Given information |

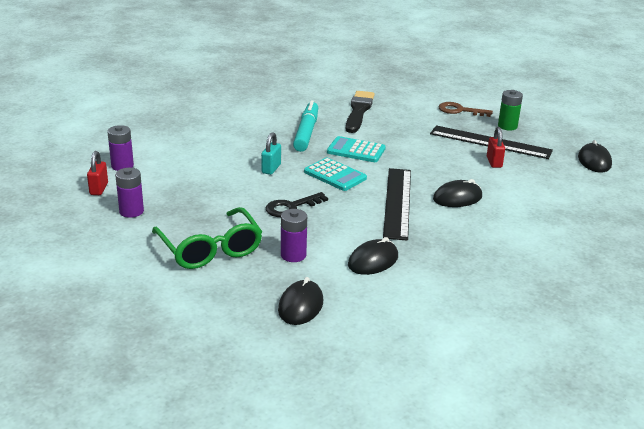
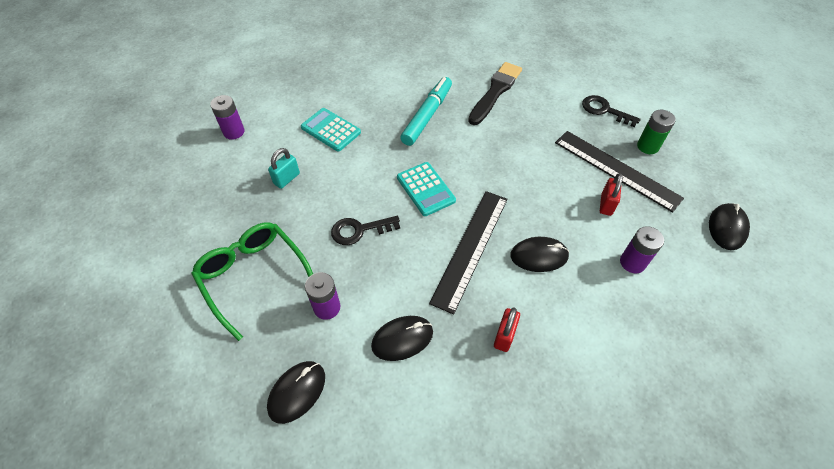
camera: 20 degrees right, 25 degrees up
(99, 189) = (198, 161): red padlock -> red padlock (504, 336)
(131, 211) = (210, 201): purple battery -> purple battery (632, 262)
(210, 249) = (253, 276): green glasses -> green glasses turned 150 degrees clockwise
(271, 169) = (367, 165): turquoise padlock -> turquoise padlock (287, 179)
(356, 150) = (464, 154): turquoise calculator -> turquoise calculator (331, 130)
(460, 110) = (605, 110): brown key -> black key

What you need to do | Repeat each record as given. No picture belongs in the copy.

Solution |
camera: 20 degrees right, 25 degrees up
(99, 189) = (198, 161): red padlock -> red padlock (504, 336)
(131, 211) = (210, 201): purple battery -> purple battery (632, 262)
(210, 249) = (253, 276): green glasses -> green glasses turned 150 degrees clockwise
(271, 169) = (367, 165): turquoise padlock -> turquoise padlock (287, 179)
(356, 150) = (464, 154): turquoise calculator -> turquoise calculator (331, 130)
(460, 110) = (605, 110): brown key -> black key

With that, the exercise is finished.